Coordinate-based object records
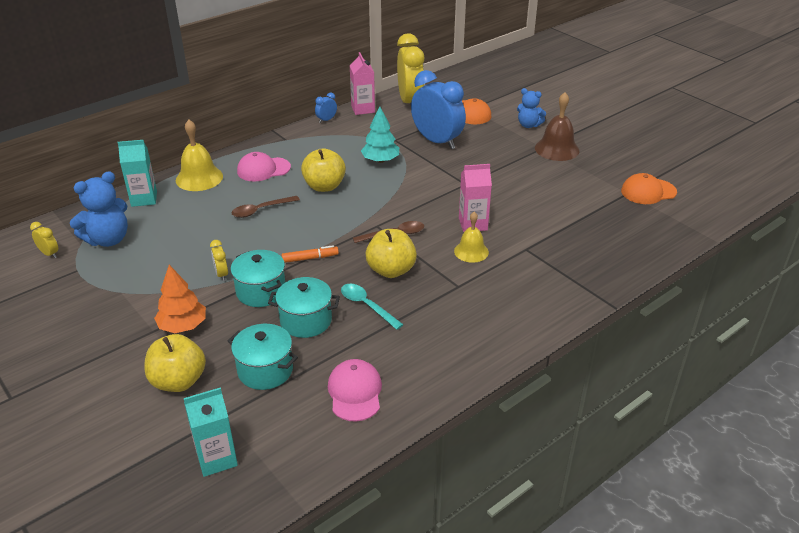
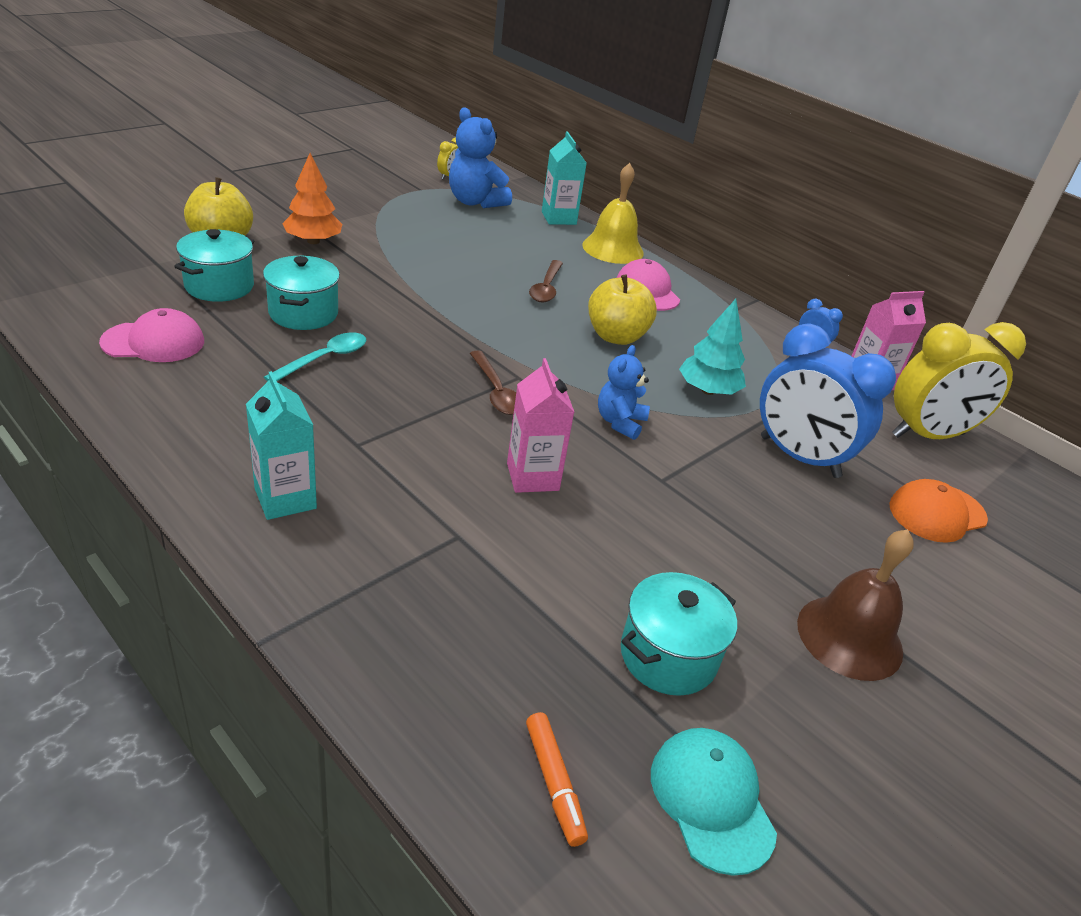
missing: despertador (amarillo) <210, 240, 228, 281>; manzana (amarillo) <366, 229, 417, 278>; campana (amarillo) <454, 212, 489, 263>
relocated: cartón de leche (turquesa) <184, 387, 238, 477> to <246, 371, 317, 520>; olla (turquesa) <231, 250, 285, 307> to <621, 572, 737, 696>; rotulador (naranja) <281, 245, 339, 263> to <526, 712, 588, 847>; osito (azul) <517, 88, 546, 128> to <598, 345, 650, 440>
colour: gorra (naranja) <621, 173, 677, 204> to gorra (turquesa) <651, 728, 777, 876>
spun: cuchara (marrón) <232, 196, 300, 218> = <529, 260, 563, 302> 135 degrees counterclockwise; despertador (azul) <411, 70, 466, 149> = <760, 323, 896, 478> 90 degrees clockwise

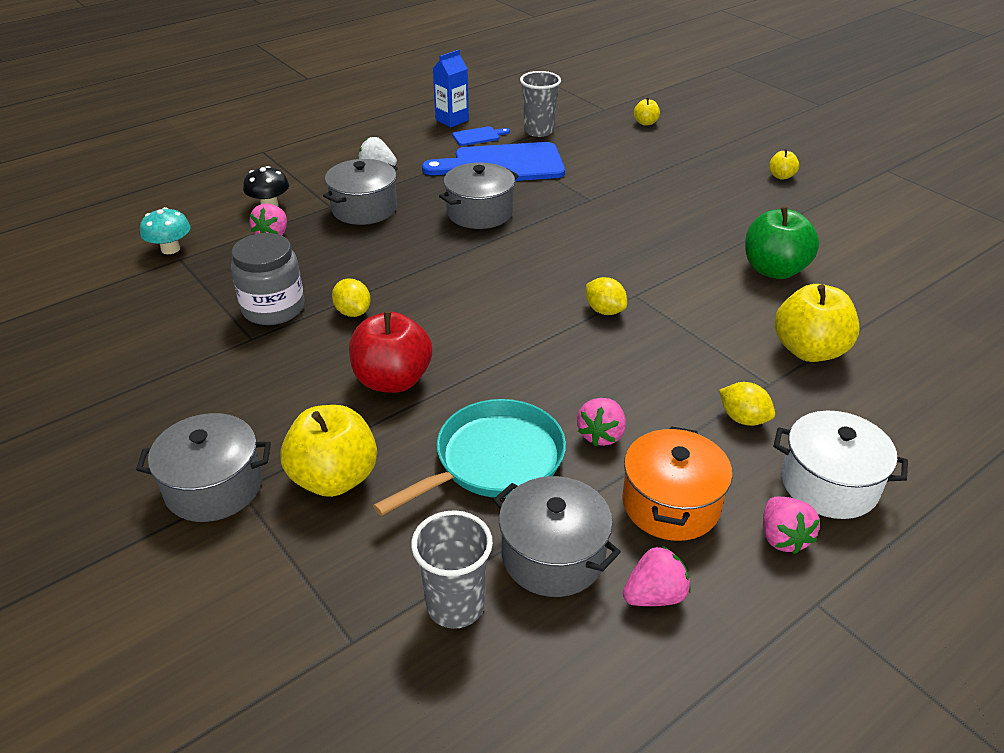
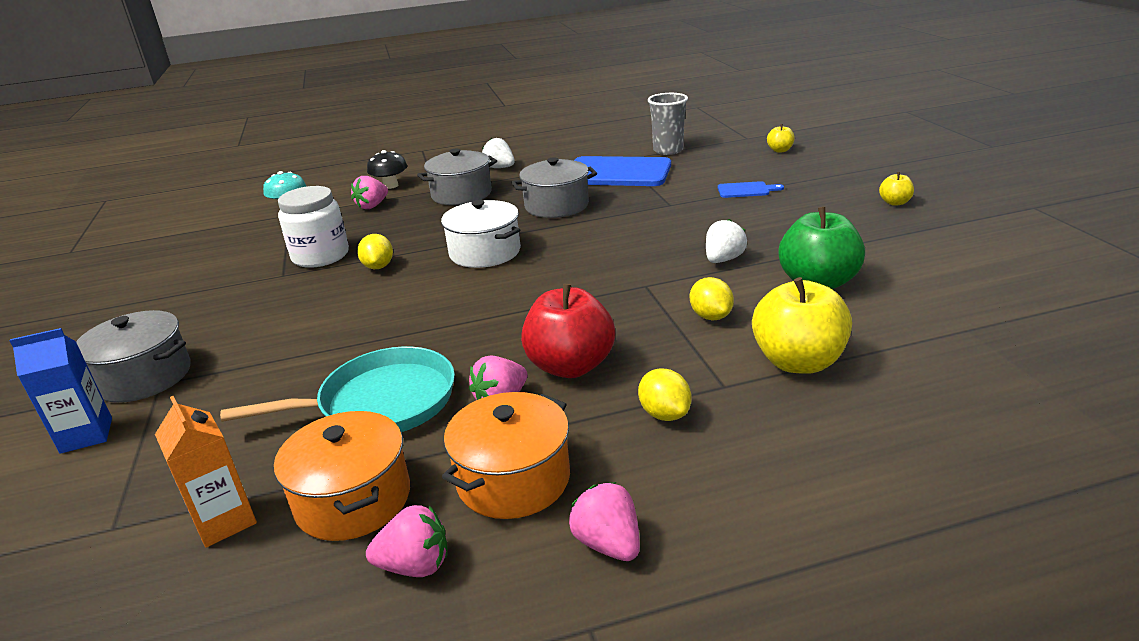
missing: manzana (amarillo) <280, 405, 377, 497>
appeared: fresa (blanco) <706, 219, 747, 263>
relocated: manzana (rojo) <349, 311, 432, 393> to <521, 284, 615, 378>; cartón de leche (azul) <433, 50, 469, 127> to <9, 328, 112, 454>; tabla de cortar (azul) <452, 126, 510, 146> to <718, 181, 784, 198>; limón (amarillo) <586, 277, 627, 315> to <690, 277, 734, 320>; olla (blanco) <773, 411, 908, 519> to <441, 200, 521, 268>
exchanged: vaso (gris) <411, 510, 493, 629> to cartón de leche (naranja) <155, 396, 257, 548>
colour: tarro (gris) <231, 233, 304, 325> to tarro (blanco) <278, 186, 349, 268>; olla (gris) <493, 476, 621, 597> to olla (naranja) <274, 411, 410, 541>
spun: fresa (rosa) <763, 497, 820, 554> = <569, 482, 640, 561> 135 degrees clockwise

**Activity:**
Each entry must be reproduced word for word, and any image among them left out.

**Result of this exercise:**
missing: despertador (amarillo) <210, 240, 228, 281>; manzana (amarillo) <366, 229, 417, 278>; campana (amarillo) <454, 212, 489, 263>
relocated: cartón de leche (turquesa) <184, 387, 238, 477> to <246, 371, 317, 520>; olla (turquesa) <231, 250, 285, 307> to <621, 572, 737, 696>; rotulador (naranja) <281, 245, 339, 263> to <526, 712, 588, 847>; osito (azul) <517, 88, 546, 128> to <598, 345, 650, 440>
colour: gorra (naranja) <621, 173, 677, 204> to gorra (turquesa) <651, 728, 777, 876>
spun: cuchara (marrón) <232, 196, 300, 218> = <529, 260, 563, 302> 135 degrees counterclockwise; despertador (azul) <411, 70, 466, 149> = <760, 323, 896, 478> 90 degrees clockwise

missing: manzana (amarillo) <280, 405, 377, 497>
appeared: fresa (blanco) <706, 219, 747, 263>
relocated: manzana (rojo) <349, 311, 432, 393> to <521, 284, 615, 378>; cartón de leche (azul) <433, 50, 469, 127> to <9, 328, 112, 454>; tabla de cortar (azul) <452, 126, 510, 146> to <718, 181, 784, 198>; limón (amarillo) <586, 277, 627, 315> to <690, 277, 734, 320>; olla (blanco) <773, 411, 908, 519> to <441, 200, 521, 268>
exchanged: vaso (gris) <411, 510, 493, 629> to cartón de leche (naranja) <155, 396, 257, 548>
colour: tarro (gris) <231, 233, 304, 325> to tarro (blanco) <278, 186, 349, 268>; olla (gris) <493, 476, 621, 597> to olla (naranja) <274, 411, 410, 541>
spun: fresa (rosa) <763, 497, 820, 554> = <569, 482, 640, 561> 135 degrees clockwise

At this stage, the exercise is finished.